*** Block opens ***
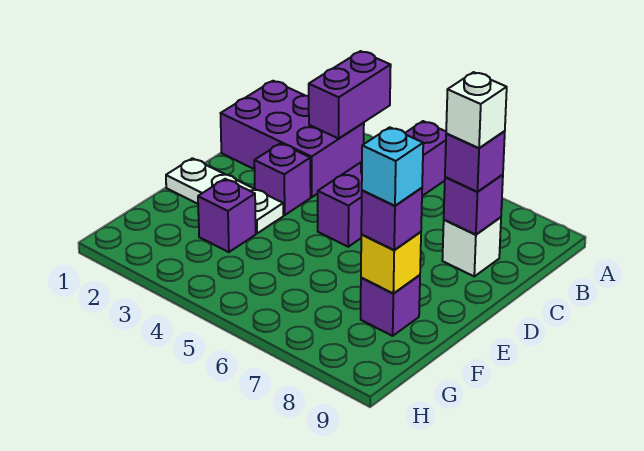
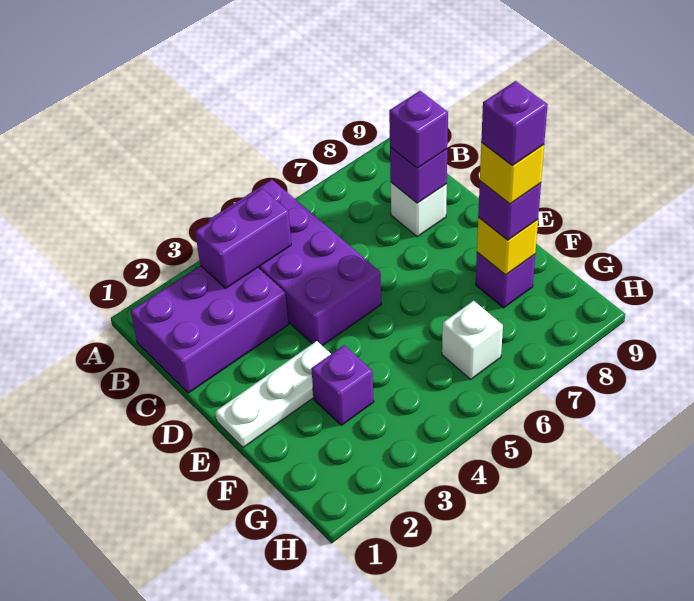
purple brick A3:B3 level 2 -> purple brick B3:B4 level 2
purple brick A5:D5 level 1 -> purple brick A4:D5 level 1
white brick C8 level 4 -> white brick G6 level 1
purple brick D3 level 1 -> purple brick F8 level 5
cyan brick F8 level 4 -> yellow brick F8 level 4

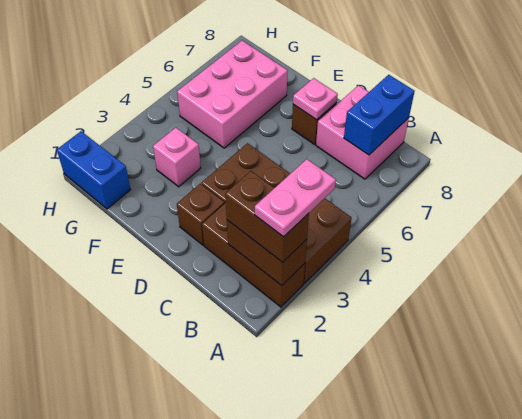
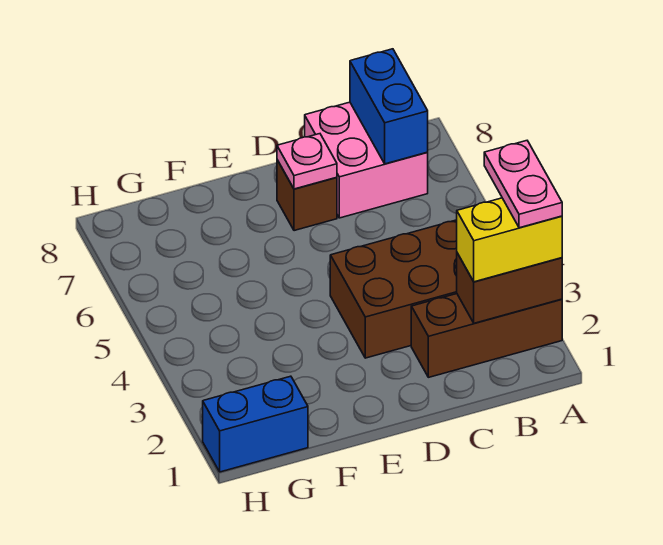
brown brick A2:B2 level 3 -> yellow brick A2:B2 level 3
brown brick D2 level 1 -> none
pink brick F3 level 1 -> none
pink brick F5:G7 level 1 -> none

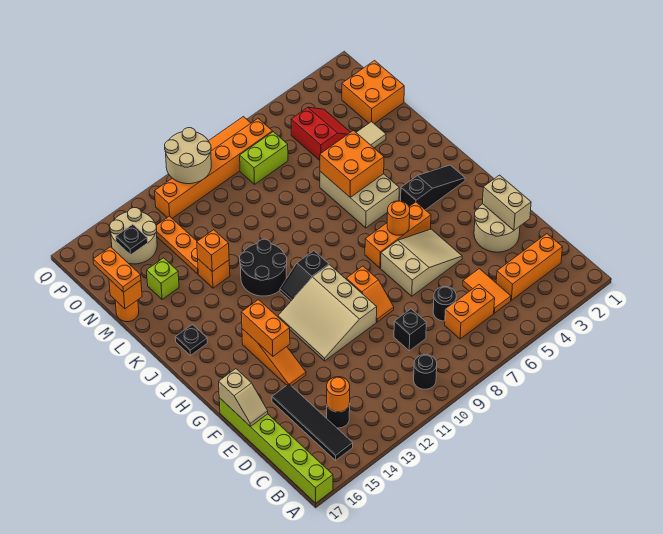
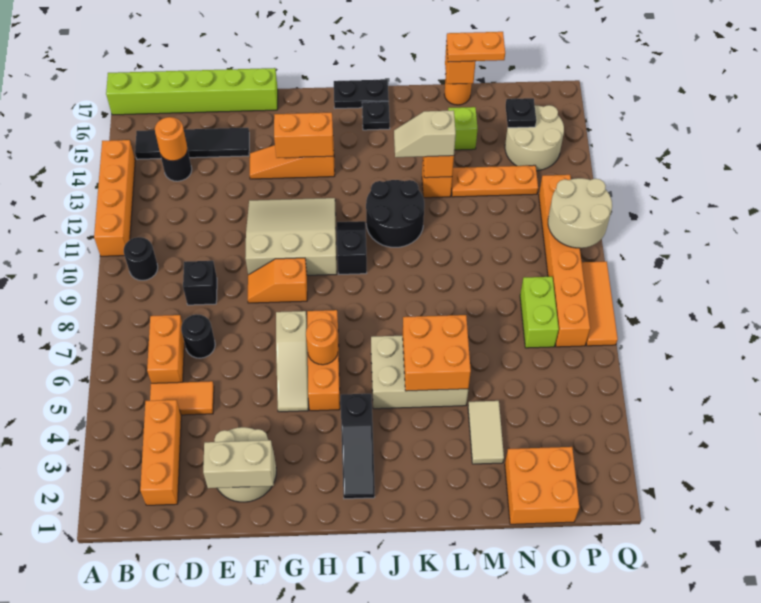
none -> orange brick A11:A14 level 1
tan slope E17:F17 level 2 top F -> tan slope K13:L13 level 3 top L
tan slope F5:G7 level 1 top 7 -> tan slope G5:G7 level 1 top 7
none -> black plate I17:J17 level 1
red slope N4:O5 level 1 top 5 -> none

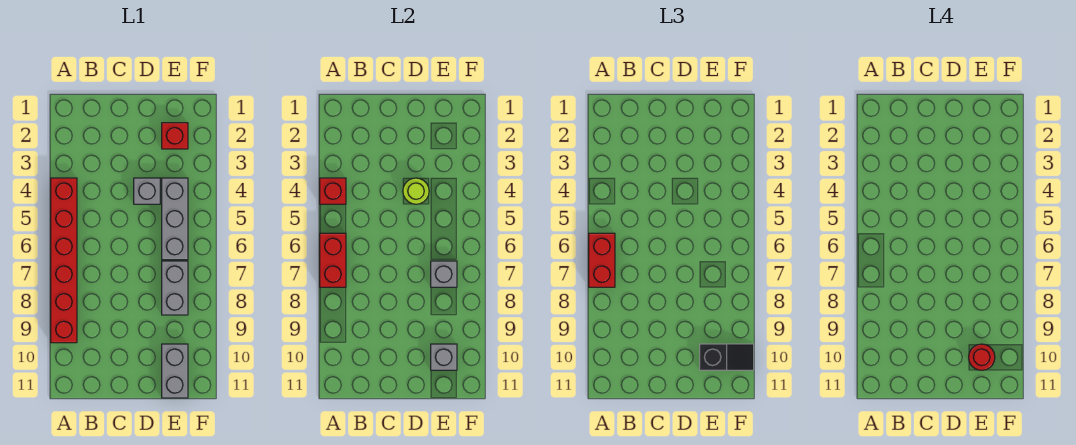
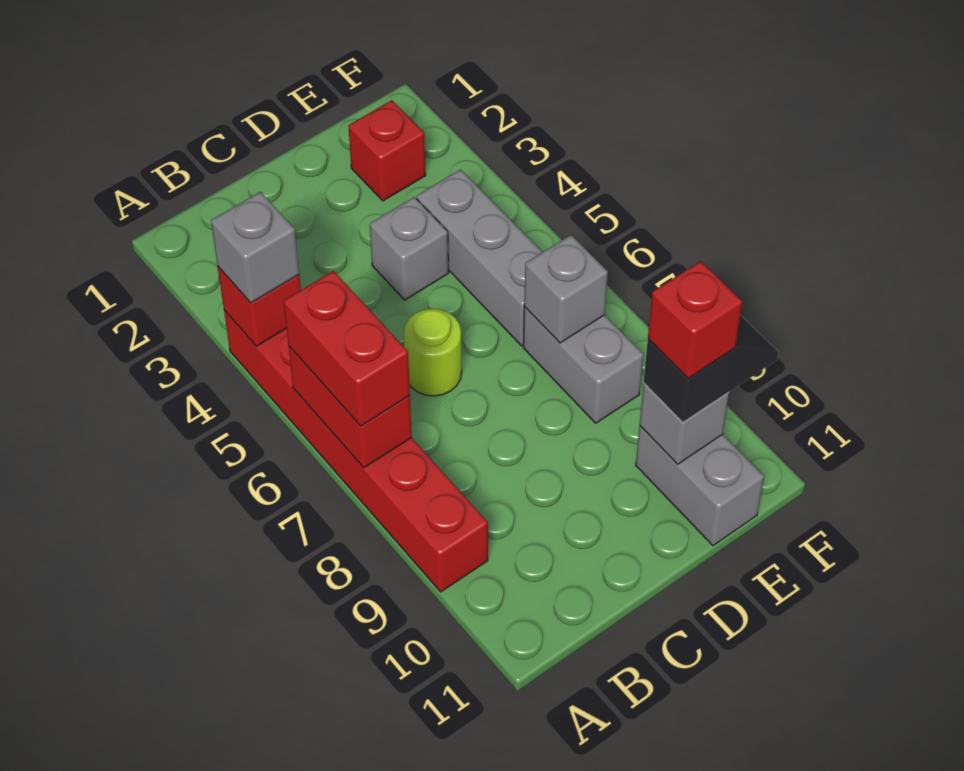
none -> grey brick A4 level 3
lime round brick D4 level 2 -> lime round brick C6 level 1
red round brick E10 level 4 -> red brick E10 level 4

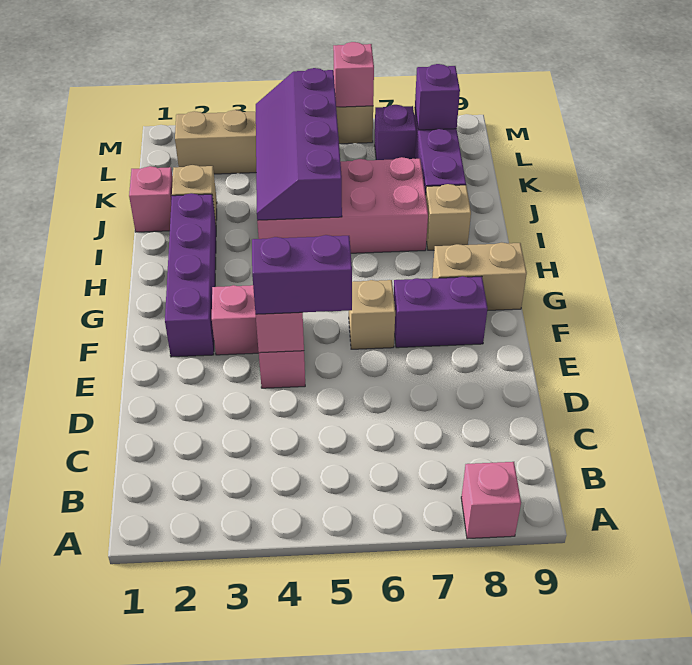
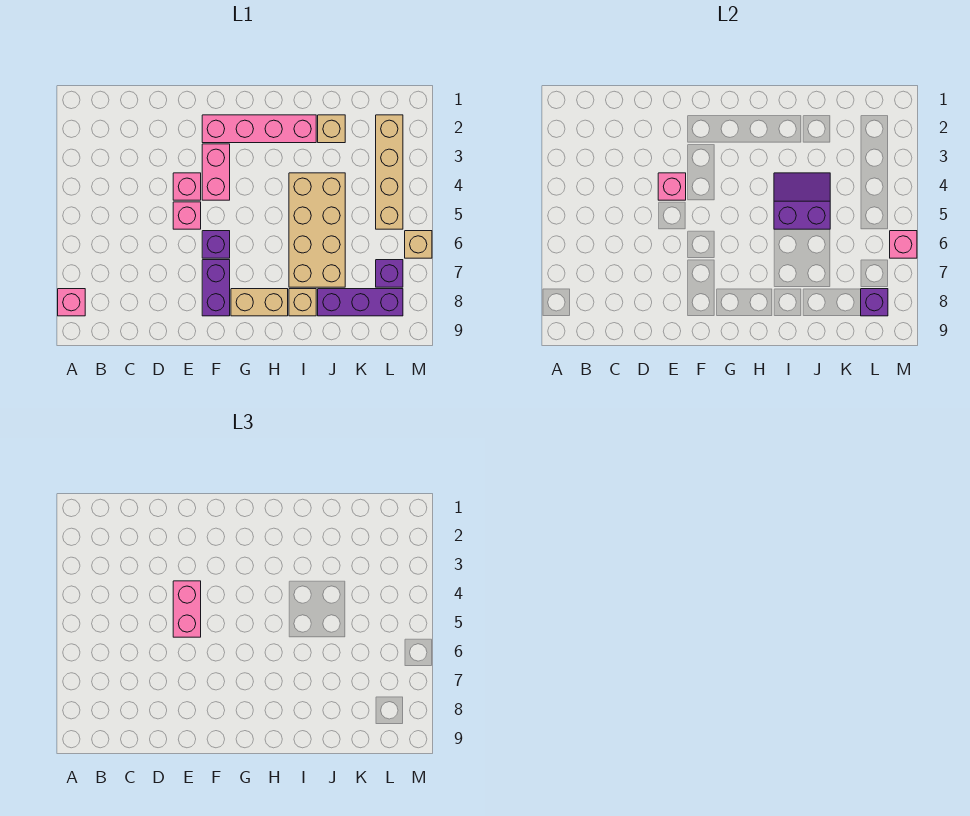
purple brick E4:E5 level 3 -> pink brick E4:E5 level 3
purple brick F2:I2 level 1 -> pink brick F2:I2 level 1
tan brick F6 level 1 -> purple brick F6 level 1
tan brick G8:G9 level 1 -> tan brick G8:H8 level 1
pink brick I4:J7 level 1 -> tan brick I4:J7 level 1
purple slope I4:L5 level 2 top 5 -> purple slope I4:J5 level 2 top 5
pink brick J1 level 1 -> pink brick E5 level 1

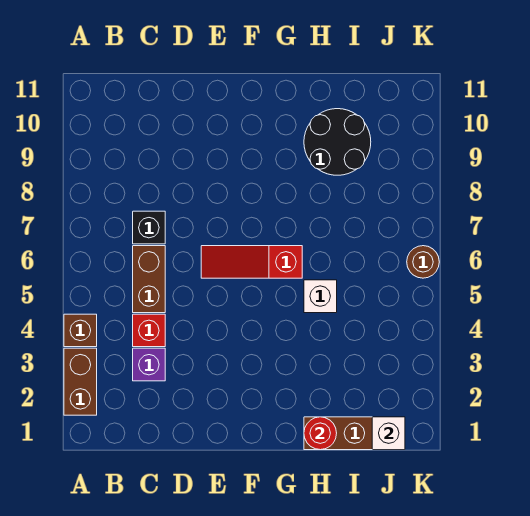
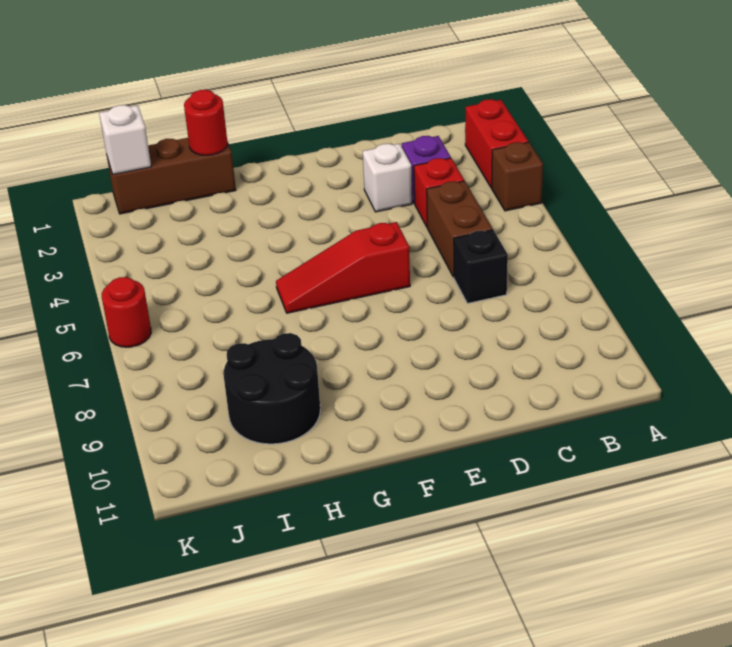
brown brick A2:A3 level 1 -> red brick A2:A3 level 1
red slope E6:G6 level 1 top G -> red slope E6:G6 level 1 top E
white brick H5 level 1 -> white brick D3 level 1
brown round brick K6 level 1 -> red round brick K6 level 1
*** Block closes ***
The listing above is to be retyped word for word, with the pictures omitted.

purple brick A3:B3 level 2 -> purple brick B3:B4 level 2
purple brick A5:D5 level 1 -> purple brick A4:D5 level 1
white brick C8 level 4 -> white brick G6 level 1
purple brick D3 level 1 -> purple brick F8 level 5
cyan brick F8 level 4 -> yellow brick F8 level 4

brown brick A2:B2 level 3 -> yellow brick A2:B2 level 3
brown brick D2 level 1 -> none
pink brick F3 level 1 -> none
pink brick F5:G7 level 1 -> none

none -> orange brick A11:A14 level 1
tan slope E17:F17 level 2 top F -> tan slope K13:L13 level 3 top L
tan slope F5:G7 level 1 top 7 -> tan slope G5:G7 level 1 top 7
none -> black plate I17:J17 level 1
red slope N4:O5 level 1 top 5 -> none

none -> grey brick A4 level 3
lime round brick D4 level 2 -> lime round brick C6 level 1
red round brick E10 level 4 -> red brick E10 level 4

purple brick E4:E5 level 3 -> pink brick E4:E5 level 3
purple brick F2:I2 level 1 -> pink brick F2:I2 level 1
tan brick F6 level 1 -> purple brick F6 level 1
tan brick G8:G9 level 1 -> tan brick G8:H8 level 1
pink brick I4:J7 level 1 -> tan brick I4:J7 level 1
purple slope I4:L5 level 2 top 5 -> purple slope I4:J5 level 2 top 5
pink brick J1 level 1 -> pink brick E5 level 1

brown brick A2:A3 level 1 -> red brick A2:A3 level 1
red slope E6:G6 level 1 top G -> red slope E6:G6 level 1 top E
white brick H5 level 1 -> white brick D3 level 1
brown round brick K6 level 1 -> red round brick K6 level 1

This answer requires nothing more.